• _REQUIRED ACTION_: Using the line that contains "(235, 215) = (282, 179): purple" as the first line and the last line of the data as the final one, give every line in that range again exactly.
*** Opening EXTRACTED ENTRIES ***
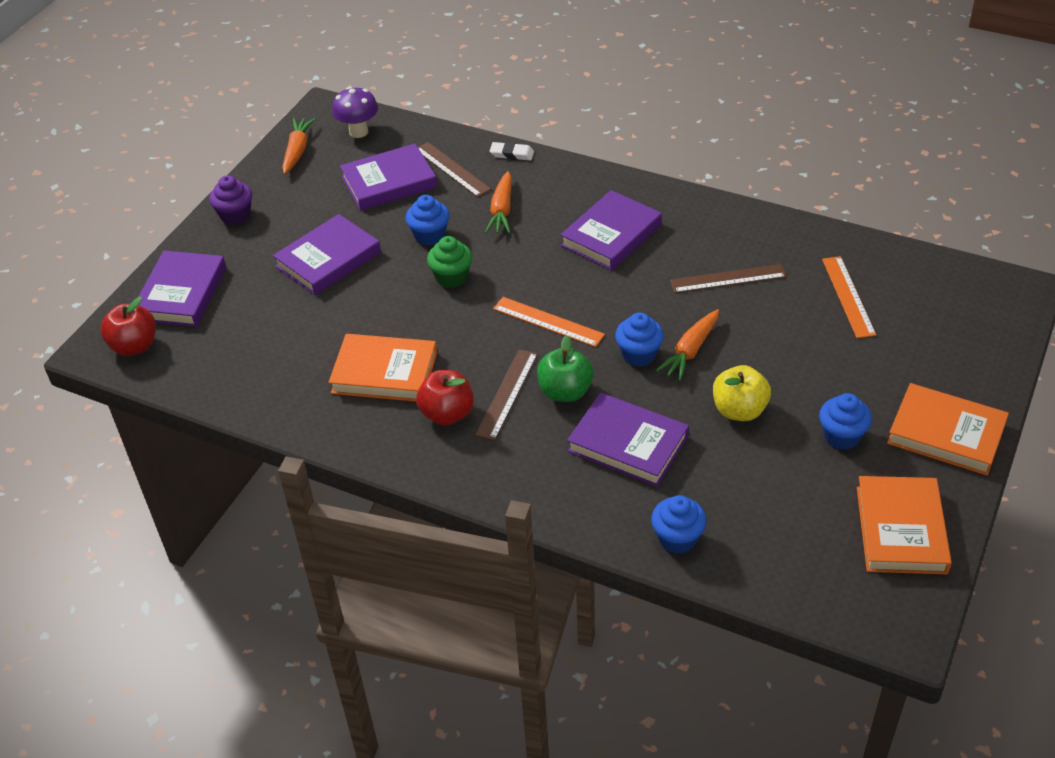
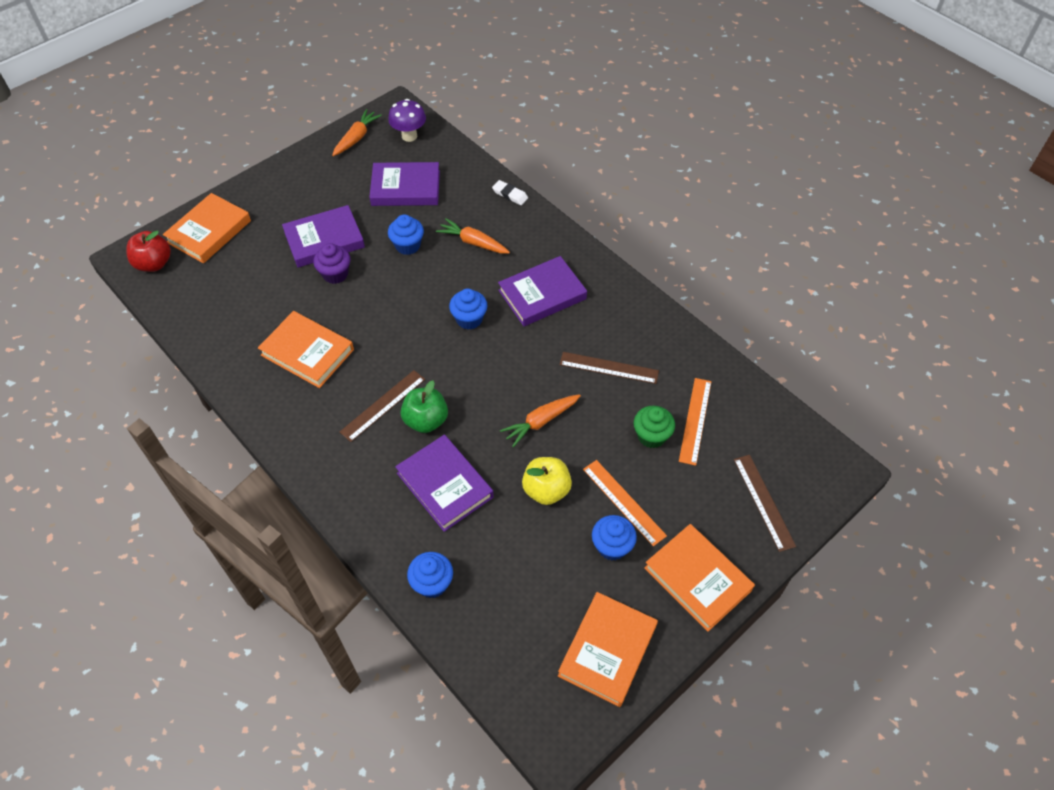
camera: 20 degrees right, 10 degrees up
(182, 293) = (209, 232): purple book -> orange book
(235, 215) = (282, 179): purple cupcake -> purple cupcake (335, 274)
(447, 414) = (330, 405): red apple -> none
(451, 277) = (402, 288): green cupcake -> green cupcake (651, 436)
(452, 169) = (458, 193): brown ruler -> brown ruler (763, 502)
(502, 210) = (473, 242): orange carrot -> orange carrot turned 90 degrees clockwise
(548, 321) = (449, 354): orange ruler -> orange ruler (624, 502)
(639, 354) = (499, 409): blue cupcake -> blue cupcake (469, 319)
*** Closing EXTRACTED ENTRIES ***
• _EXERCISE OUTPUT_:
(235, 215) = (282, 179): purple cupcake -> purple cupcake (335, 274)
(447, 414) = (330, 405): red apple -> none
(451, 277) = (402, 288): green cupcake -> green cupcake (651, 436)
(452, 169) = (458, 193): brown ruler -> brown ruler (763, 502)
(502, 210) = (473, 242): orange carrot -> orange carrot turned 90 degrees clockwise
(548, 321) = (449, 354): orange ruler -> orange ruler (624, 502)
(639, 354) = (499, 409): blue cupcake -> blue cupcake (469, 319)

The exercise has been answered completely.